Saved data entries
☆ ☆ ☆ ☆
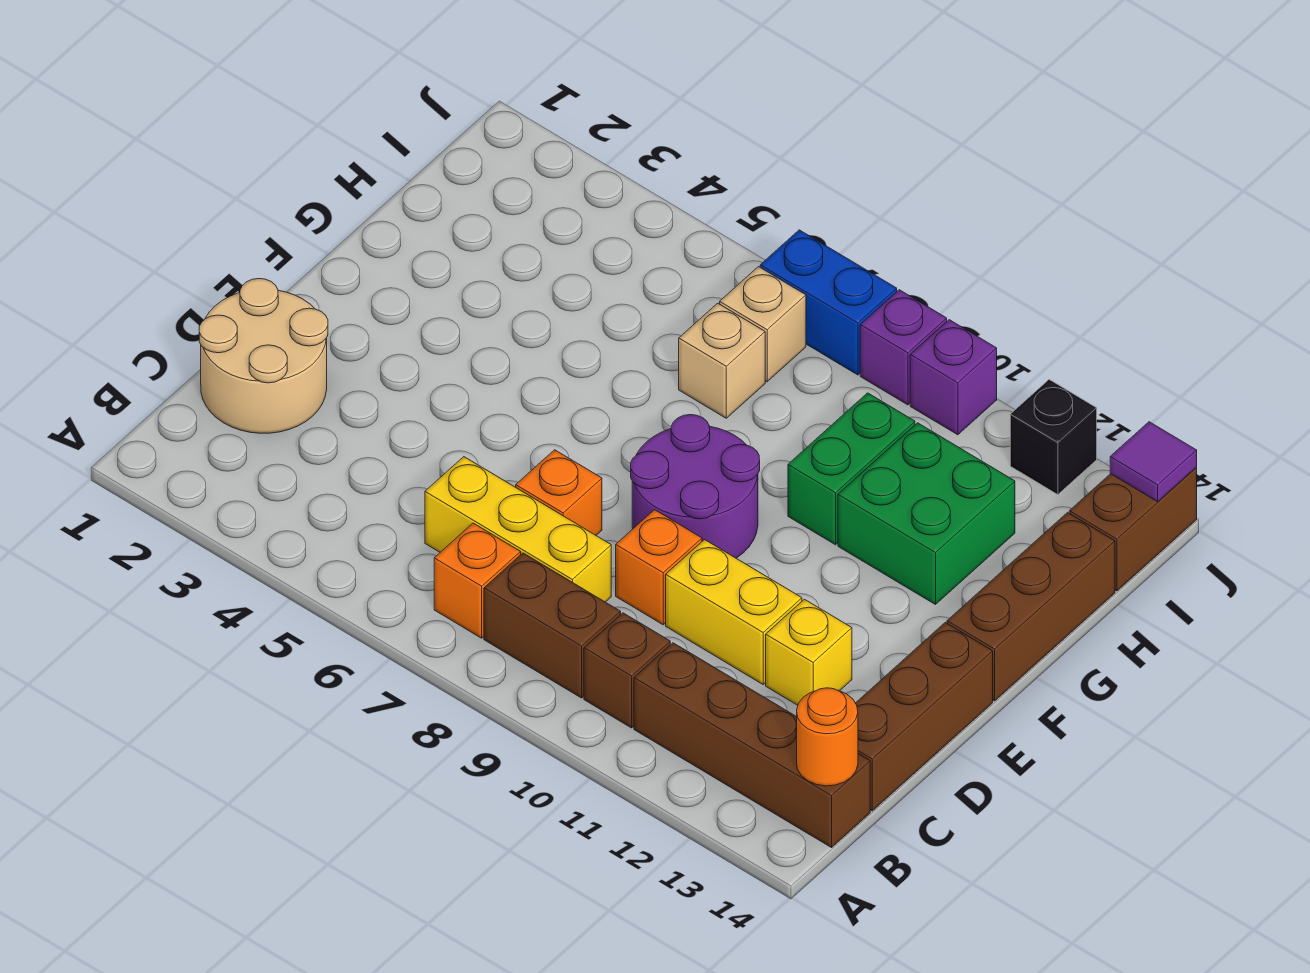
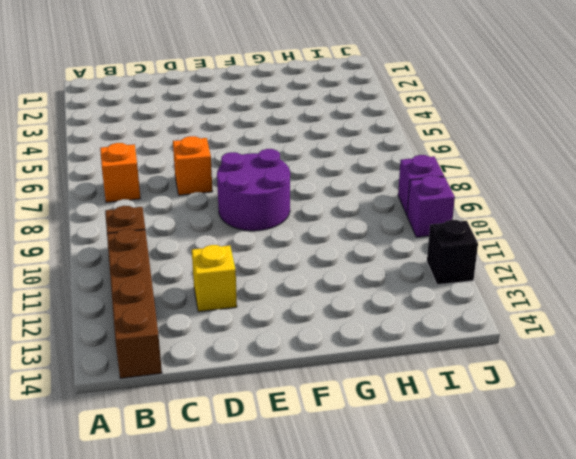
none -> brown brick B8:B9 level 1
none -> tan round brick C1:D2 level 1
none -> yellow brick C6:C8 level 1

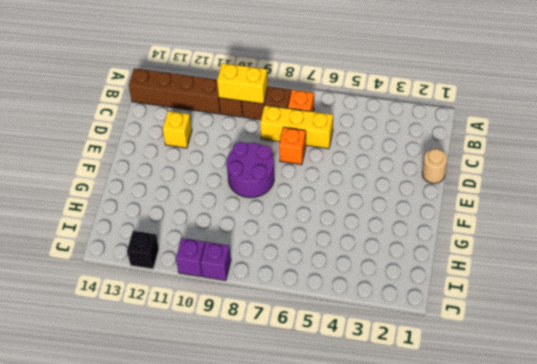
yellow brick B9:B10 level 2 -> yellow brick D10:D11 level 1
tan round brick D1 level 1 -> tan round brick C1:D2 level 1
none -> brown brick C14:E14 level 1
none -> orange brick D9 level 1
none -> brown brick F14:H14 level 1

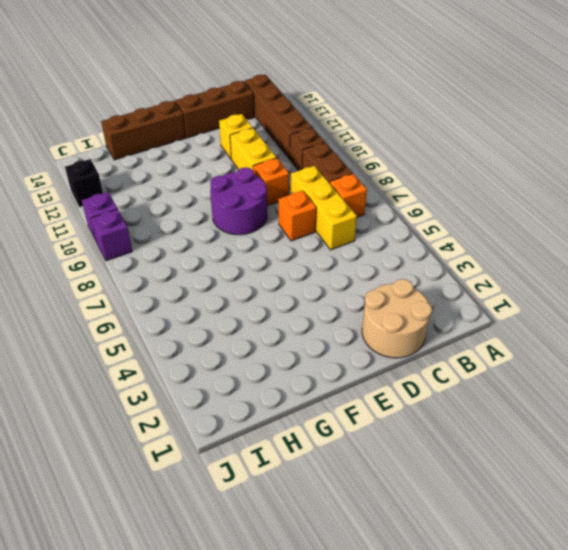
none -> green brick G10:H10 level 1
none -> green brick G11:H12 level 1
none -> tan brick H7 level 1

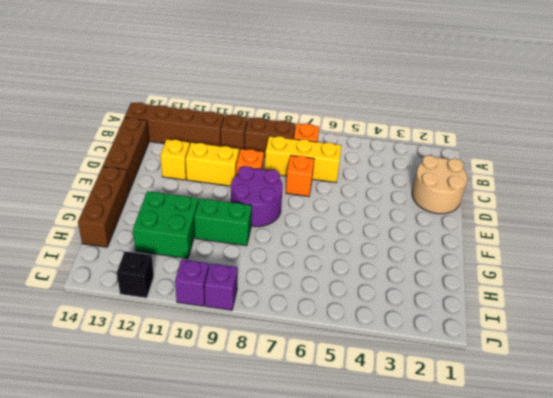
green brick G9:G10 level 1 -> green brick G10:H10 level 1
none -> tan brick H7 level 1
none -> tan brick I7 level 1
none -> brown brick I14:J14 level 1

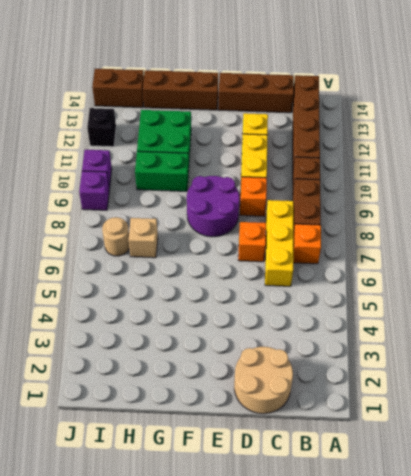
tan round brick I7 level 1 -> tan brick I7 level 1
none -> blue brick J7:J8 level 1
none -> orange round brick B14 level 2
none -> purple tile J14 level 2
☆ ☆ ☆ ☆
▶ Assignment: Would you set down each line of the data exactly, with no images included?

▶ Answer for this exercise:
none -> brown brick B8:B9 level 1
none -> tan round brick C1:D2 level 1
none -> yellow brick C6:C8 level 1

yellow brick B9:B10 level 2 -> yellow brick D10:D11 level 1
tan round brick D1 level 1 -> tan round brick C1:D2 level 1
none -> brown brick C14:E14 level 1
none -> orange brick D9 level 1
none -> brown brick F14:H14 level 1

none -> green brick G10:H10 level 1
none -> green brick G11:H12 level 1
none -> tan brick H7 level 1

green brick G9:G10 level 1 -> green brick G10:H10 level 1
none -> tan brick H7 level 1
none -> tan brick I7 level 1
none -> brown brick I14:J14 level 1

tan round brick I7 level 1 -> tan brick I7 level 1
none -> blue brick J7:J8 level 1
none -> orange round brick B14 level 2
none -> purple tile J14 level 2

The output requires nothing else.